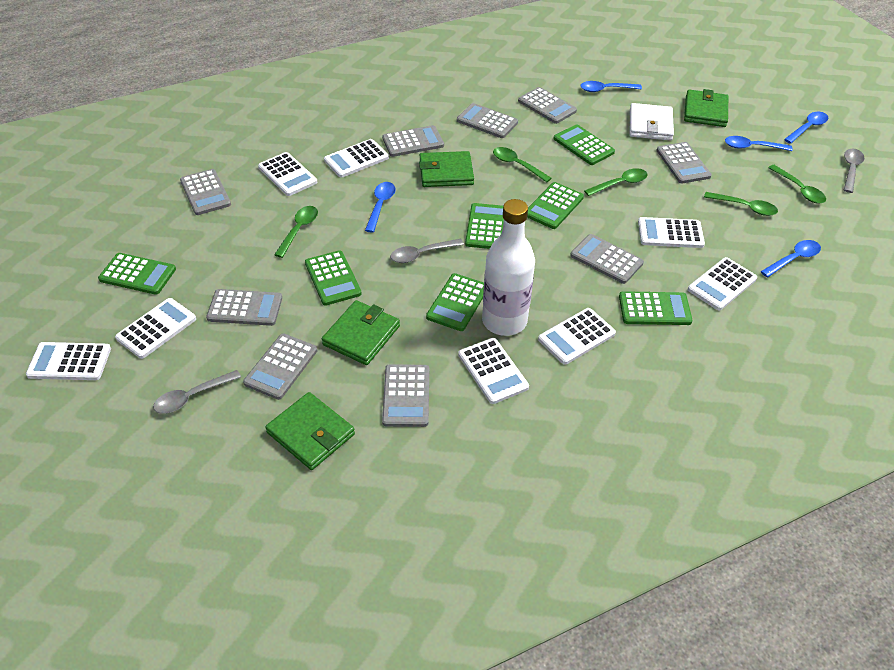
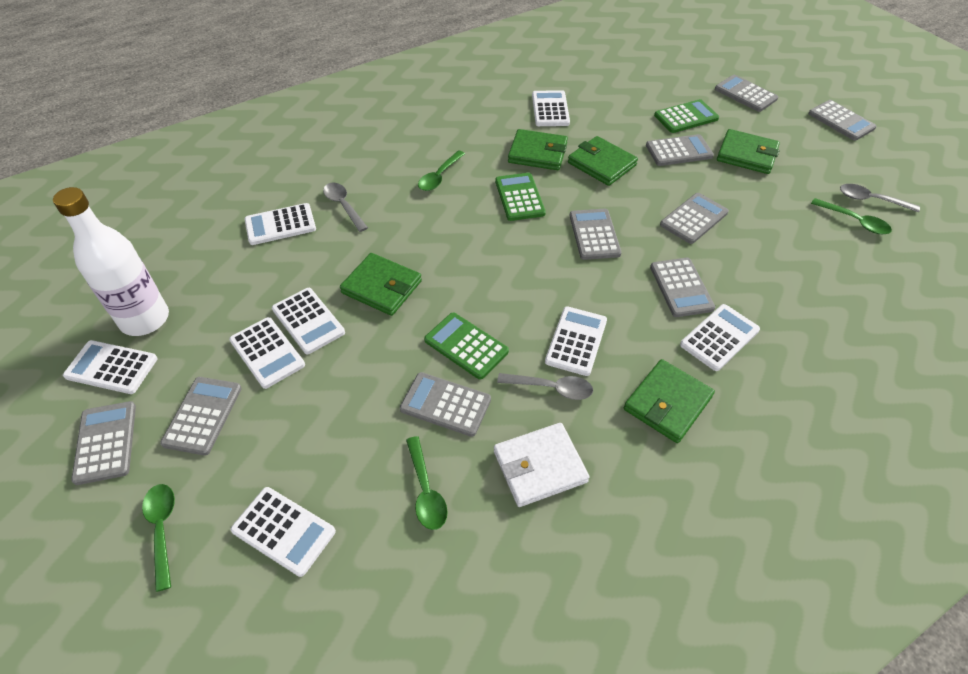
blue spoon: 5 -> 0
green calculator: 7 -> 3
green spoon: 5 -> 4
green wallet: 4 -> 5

==

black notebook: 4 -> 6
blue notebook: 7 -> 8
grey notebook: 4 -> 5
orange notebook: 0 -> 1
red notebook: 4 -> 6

==

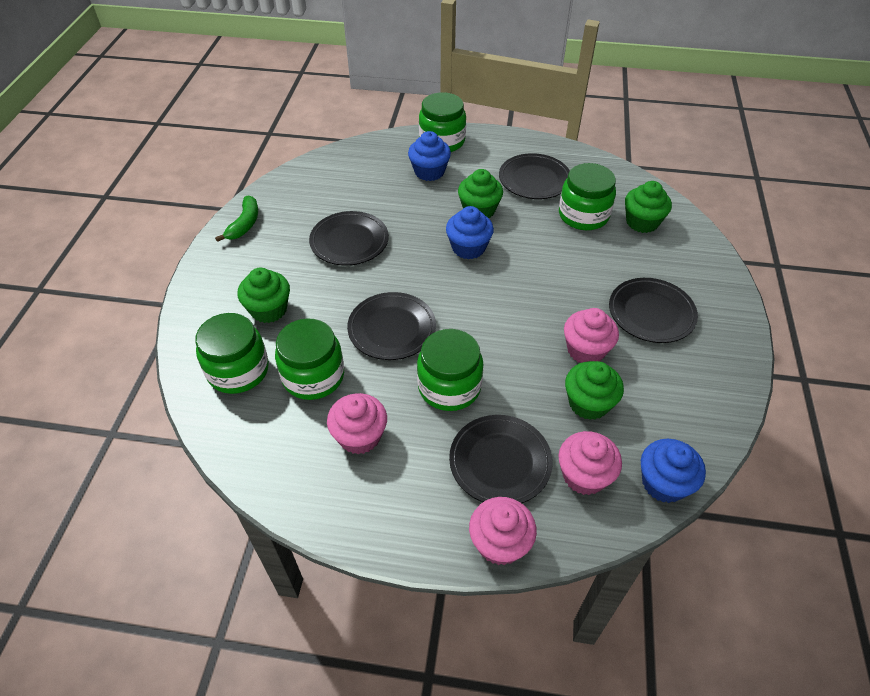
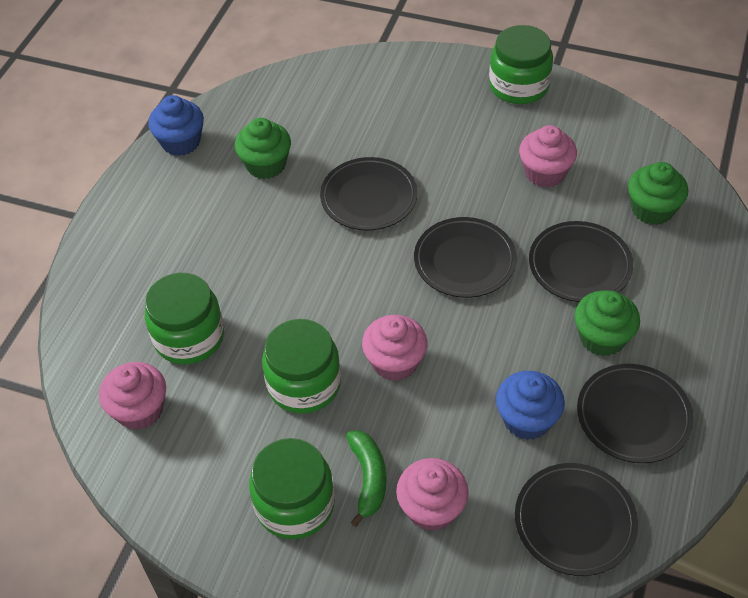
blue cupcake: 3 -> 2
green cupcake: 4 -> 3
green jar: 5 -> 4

▸ ASSIGNMENT
In the data above, start at the line that has "blue notebook: 7 -> 8", stop after the line that has "red notebook: 4 -> 6", and print every line in between exactly as it stands.

▸ TASK ANSWER
blue notebook: 7 -> 8
grey notebook: 4 -> 5
orange notebook: 0 -> 1
red notebook: 4 -> 6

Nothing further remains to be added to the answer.